Data for review:
◆ ◆ ◆ ◆
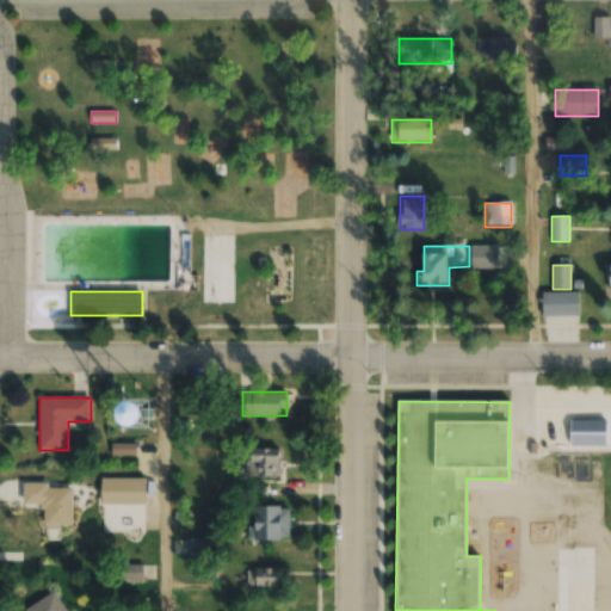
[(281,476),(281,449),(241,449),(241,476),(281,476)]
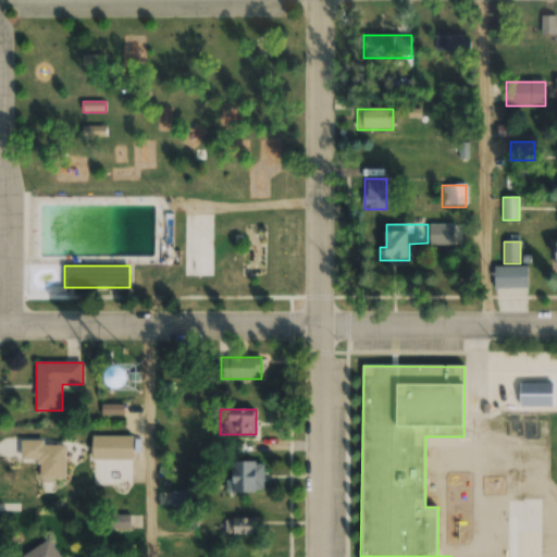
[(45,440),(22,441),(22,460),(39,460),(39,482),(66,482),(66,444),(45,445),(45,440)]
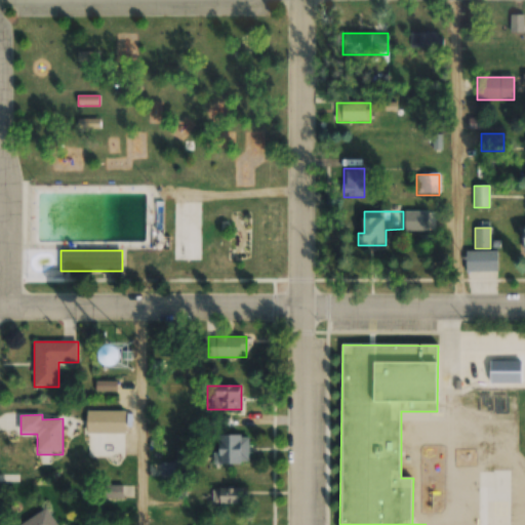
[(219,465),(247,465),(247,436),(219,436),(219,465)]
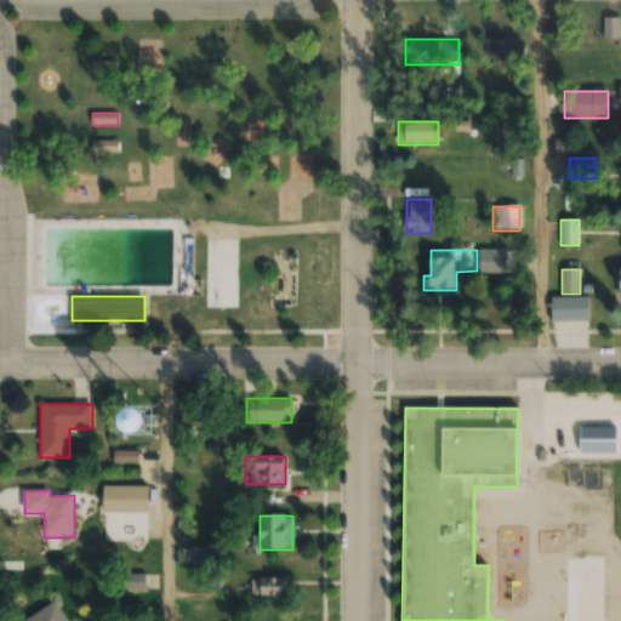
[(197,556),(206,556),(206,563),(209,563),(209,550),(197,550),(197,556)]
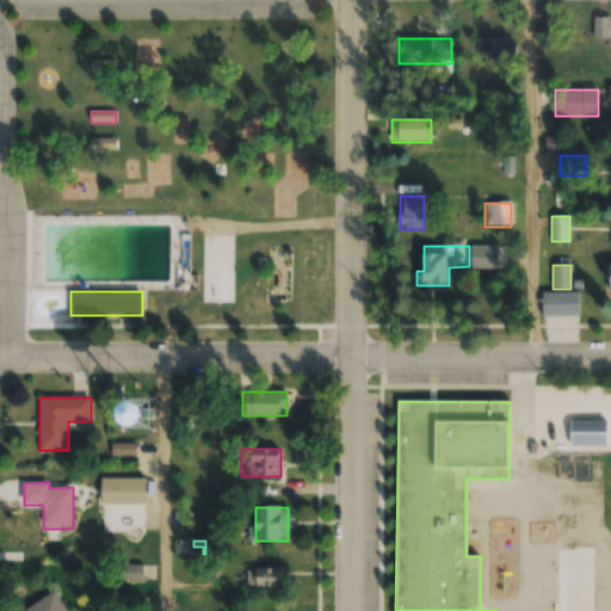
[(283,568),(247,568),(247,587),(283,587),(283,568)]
◆ ◆ ◆ ◆
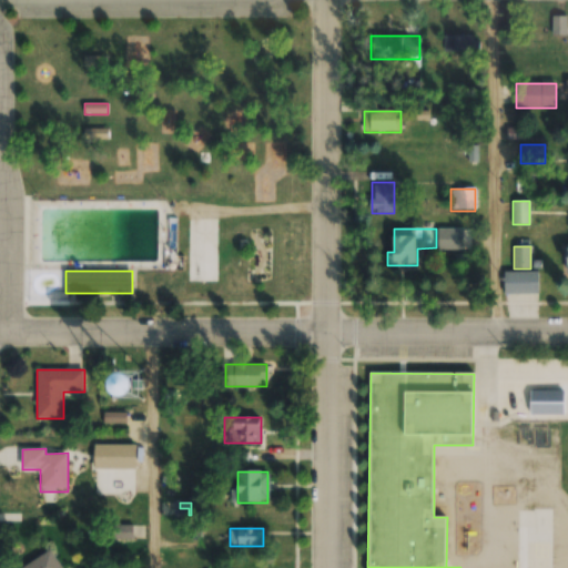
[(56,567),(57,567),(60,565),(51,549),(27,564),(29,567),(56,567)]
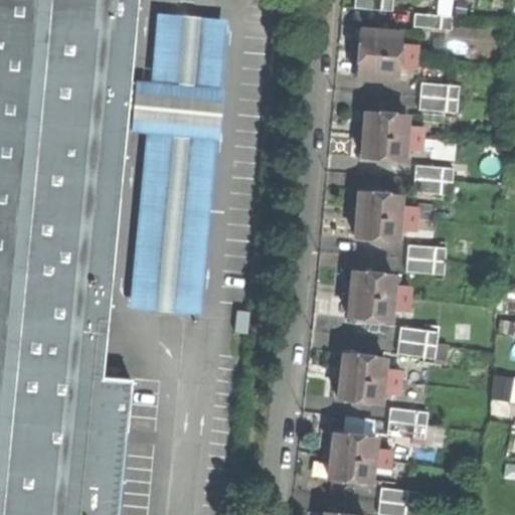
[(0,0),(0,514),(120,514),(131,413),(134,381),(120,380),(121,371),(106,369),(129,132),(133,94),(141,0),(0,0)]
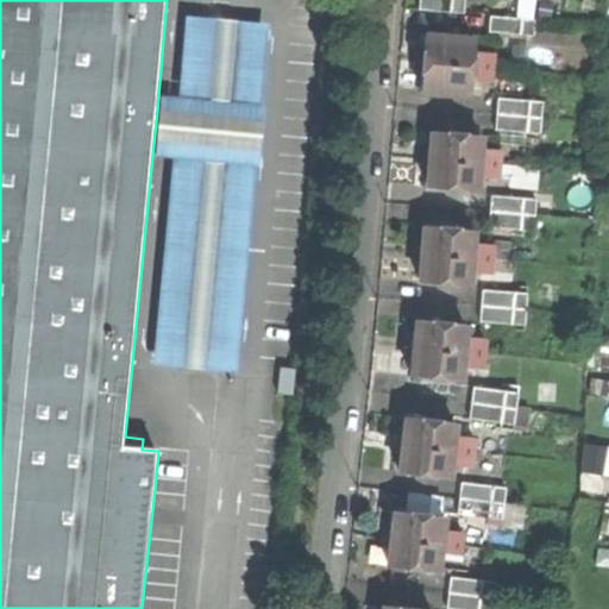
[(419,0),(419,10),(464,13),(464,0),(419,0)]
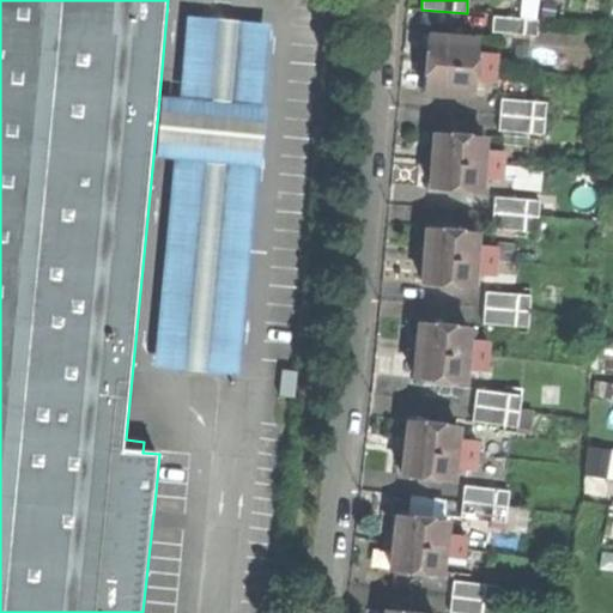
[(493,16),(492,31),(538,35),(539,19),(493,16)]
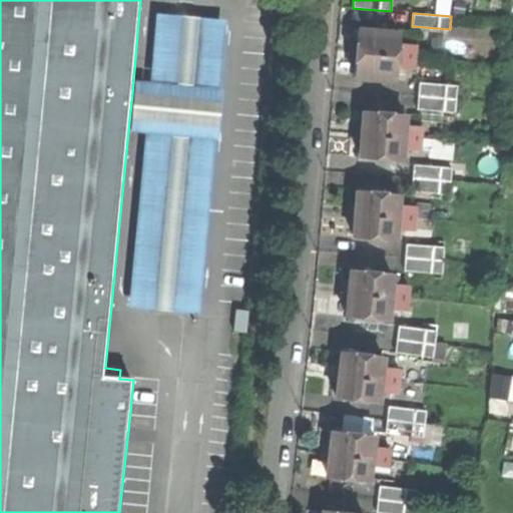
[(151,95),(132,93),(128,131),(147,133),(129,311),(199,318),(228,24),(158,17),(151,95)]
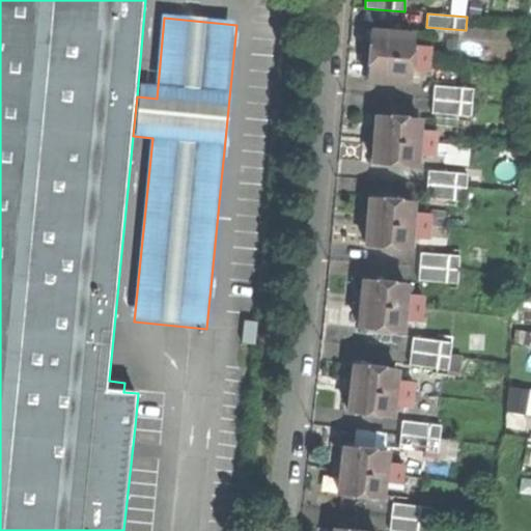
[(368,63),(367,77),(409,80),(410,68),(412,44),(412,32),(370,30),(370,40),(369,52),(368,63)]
◆ ◆ ◆ ◆
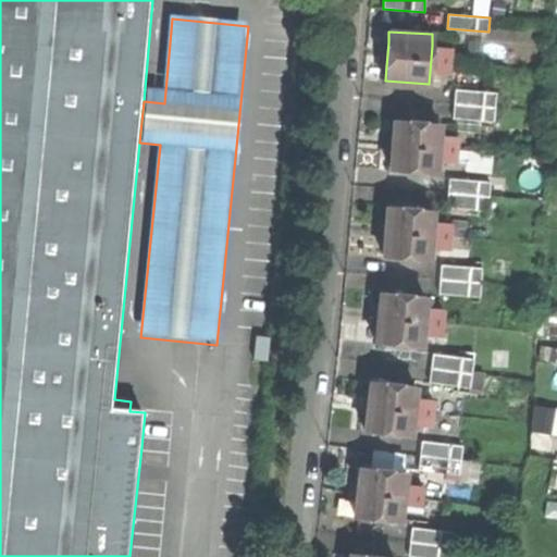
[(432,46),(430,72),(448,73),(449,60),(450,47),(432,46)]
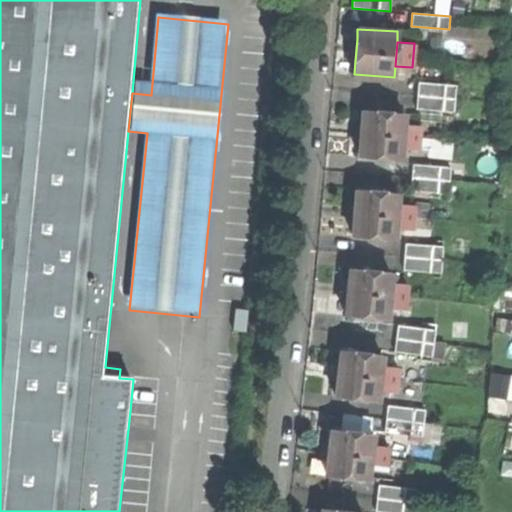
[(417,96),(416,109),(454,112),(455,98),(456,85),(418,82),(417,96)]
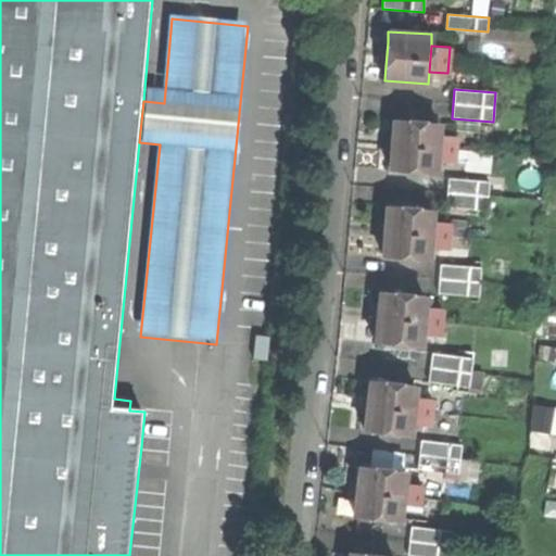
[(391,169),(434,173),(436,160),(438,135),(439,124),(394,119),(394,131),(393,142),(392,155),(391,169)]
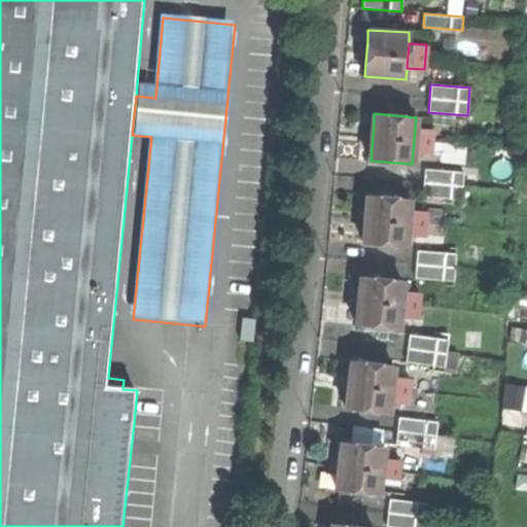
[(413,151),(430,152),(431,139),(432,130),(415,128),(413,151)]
◆ ◆ ◆ ◆
Work task:
Look back over the records above. Reproduce exactly everything from the line with "[(281,476),(281,449),(241,449),(241,476),(281,476)]" down to the line with "[(283,568),(247,568),(247,587),(283,587),(283,568)]", inclusive, and leave the pictures out.

Result of the task:
[(281,476),(281,449),(241,449),(241,476),(281,476)]
[(45,440),(22,441),(22,460),(39,460),(39,482),(66,482),(66,444),(45,445),(45,440)]
[(219,465),(247,465),(247,436),(219,436),(219,465)]
[(197,556),(206,556),(206,563),(209,563),(209,550),(197,550),(197,556)]
[(283,568),(247,568),(247,587),(283,587),(283,568)]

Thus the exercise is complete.